Stored items from a collection
* * * *
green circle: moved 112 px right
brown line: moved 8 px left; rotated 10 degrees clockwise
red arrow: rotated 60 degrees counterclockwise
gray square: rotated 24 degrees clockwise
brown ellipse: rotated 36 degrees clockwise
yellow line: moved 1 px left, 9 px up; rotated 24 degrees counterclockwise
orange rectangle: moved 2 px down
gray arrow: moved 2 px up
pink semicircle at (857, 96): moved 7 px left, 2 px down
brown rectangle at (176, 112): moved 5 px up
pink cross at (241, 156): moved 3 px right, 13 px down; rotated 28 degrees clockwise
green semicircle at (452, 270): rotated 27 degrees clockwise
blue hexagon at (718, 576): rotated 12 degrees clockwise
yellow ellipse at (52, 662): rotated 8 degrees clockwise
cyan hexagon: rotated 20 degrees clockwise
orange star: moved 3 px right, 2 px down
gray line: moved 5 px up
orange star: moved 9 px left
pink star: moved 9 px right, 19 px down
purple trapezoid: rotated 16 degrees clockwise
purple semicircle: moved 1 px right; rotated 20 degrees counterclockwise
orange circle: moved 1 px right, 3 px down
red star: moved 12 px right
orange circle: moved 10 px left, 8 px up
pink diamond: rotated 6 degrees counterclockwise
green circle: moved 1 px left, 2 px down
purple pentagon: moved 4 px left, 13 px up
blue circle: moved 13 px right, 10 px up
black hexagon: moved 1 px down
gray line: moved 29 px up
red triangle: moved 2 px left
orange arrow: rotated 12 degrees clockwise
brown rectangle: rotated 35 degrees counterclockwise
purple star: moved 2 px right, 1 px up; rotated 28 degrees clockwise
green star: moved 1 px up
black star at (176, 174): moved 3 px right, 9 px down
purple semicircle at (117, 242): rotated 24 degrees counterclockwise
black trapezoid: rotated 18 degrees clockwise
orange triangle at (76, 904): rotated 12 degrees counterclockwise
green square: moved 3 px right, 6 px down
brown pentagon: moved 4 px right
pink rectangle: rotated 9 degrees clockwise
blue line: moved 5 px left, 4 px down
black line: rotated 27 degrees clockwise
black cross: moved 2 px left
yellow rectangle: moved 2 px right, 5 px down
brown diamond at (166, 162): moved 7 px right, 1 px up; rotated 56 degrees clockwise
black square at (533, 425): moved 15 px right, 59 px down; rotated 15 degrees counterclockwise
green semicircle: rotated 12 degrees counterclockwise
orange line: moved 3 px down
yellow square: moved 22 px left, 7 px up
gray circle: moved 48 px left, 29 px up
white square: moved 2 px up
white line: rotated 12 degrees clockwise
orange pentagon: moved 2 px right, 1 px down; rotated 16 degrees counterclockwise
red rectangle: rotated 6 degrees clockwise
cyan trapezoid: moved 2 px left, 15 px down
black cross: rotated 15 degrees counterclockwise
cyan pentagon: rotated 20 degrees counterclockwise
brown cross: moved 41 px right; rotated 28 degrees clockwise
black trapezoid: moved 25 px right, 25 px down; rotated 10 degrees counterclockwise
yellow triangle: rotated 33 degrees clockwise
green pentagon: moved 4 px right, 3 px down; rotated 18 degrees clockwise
* * * *
Could you write out, exactly as they stand, only the lines above that begin at the line with "black cross: rotated" and stop after the line with "black trapezoid: moved"?

black cross: rotated 15 degrees counterclockwise
cyan pentagon: rotated 20 degrees counterclockwise
brown cross: moved 41 px right; rotated 28 degrees clockwise
black trapezoid: moved 25 px right, 25 px down; rotated 10 degrees counterclockwise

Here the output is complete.